──────── Material shown ────────

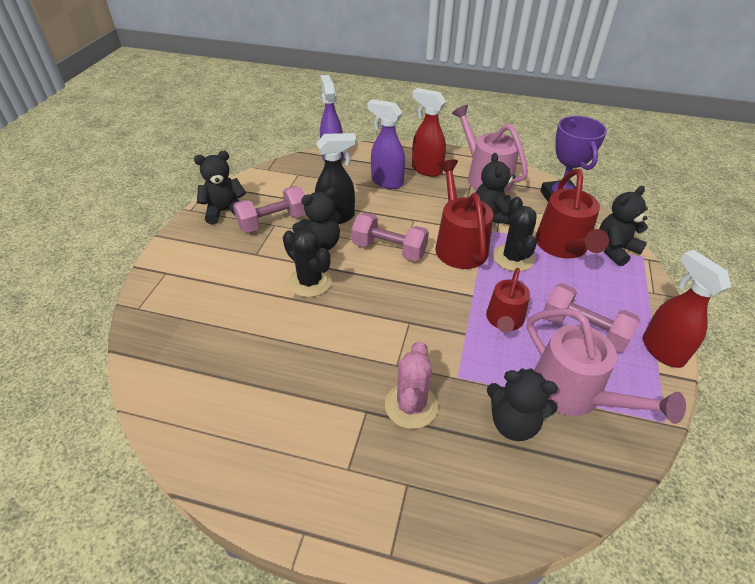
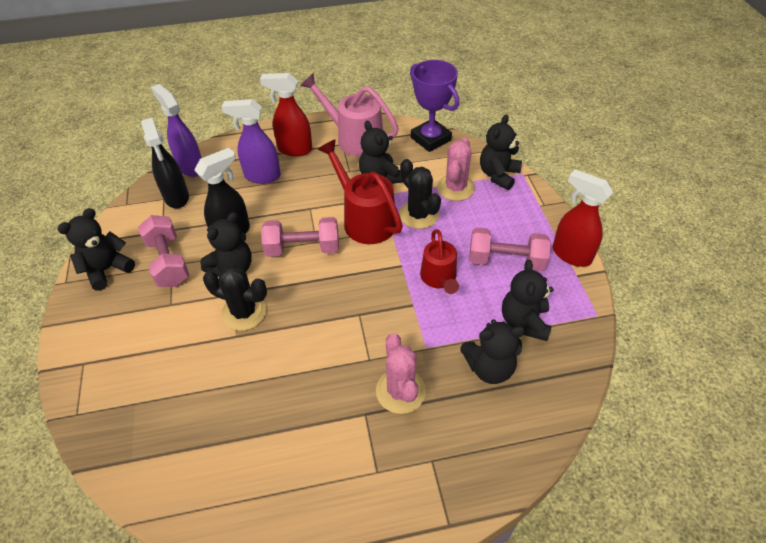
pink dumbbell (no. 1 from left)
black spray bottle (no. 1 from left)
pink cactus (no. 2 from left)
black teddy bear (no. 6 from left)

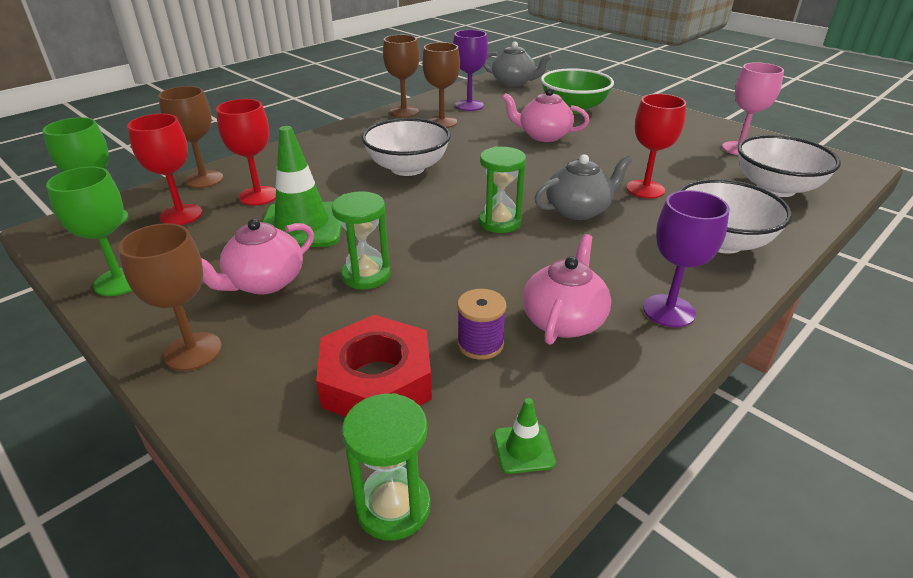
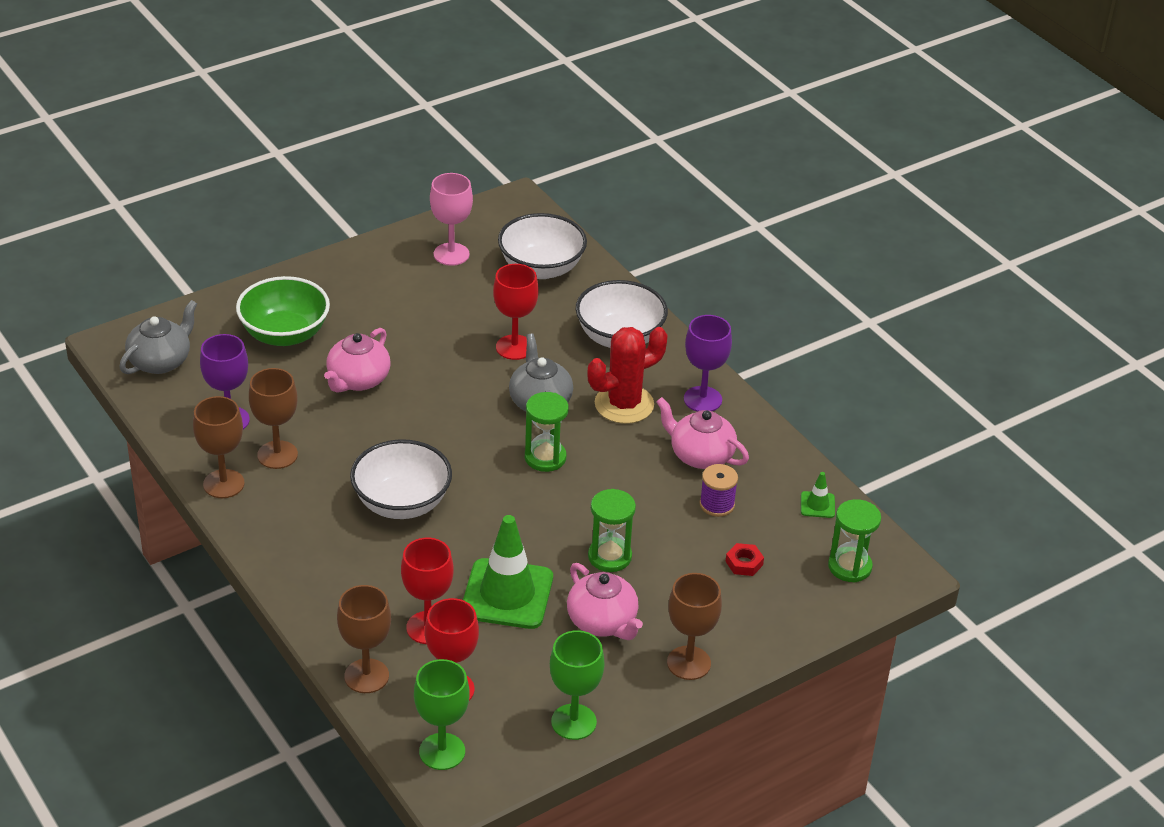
red cactus
red nut

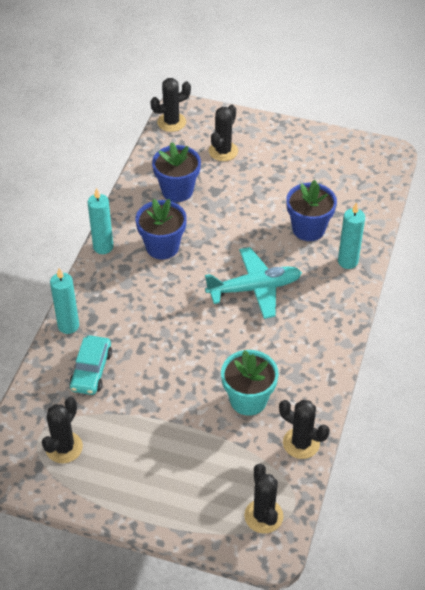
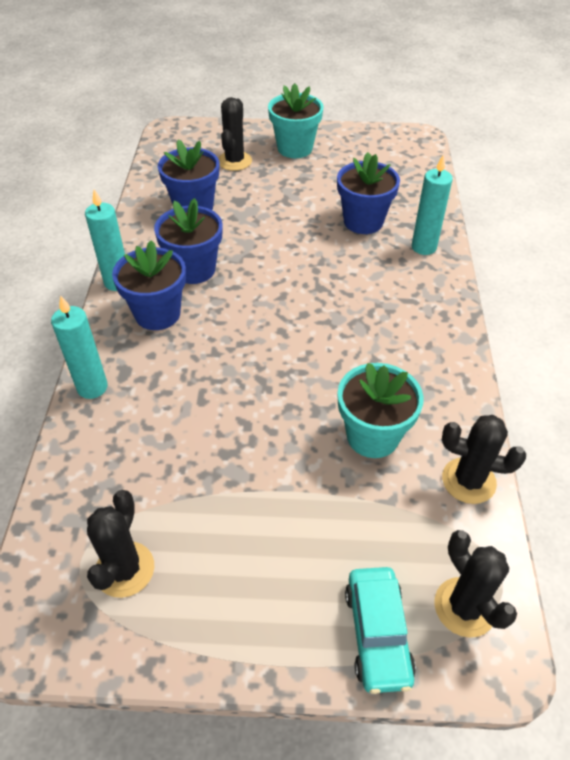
blue flower pot (no. 1 from left)
turquoise flower pot (no. 1 from left)
turquoise car
black cactus (no. 2 from left in the first image)
turquoise plane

────────

Task prompt ▸
Take the records above and transcribe them exactly, dropping every picture.

Output of the exercise ▸
pink dumbbell (no. 1 from left)
black spray bottle (no. 1 from left)
pink cactus (no. 2 from left)
black teddy bear (no. 6 from left)

red cactus
red nut

blue flower pot (no. 1 from left)
turquoise flower pot (no. 1 from left)
turquoise car
black cactus (no. 2 from left in the first image)
turquoise plane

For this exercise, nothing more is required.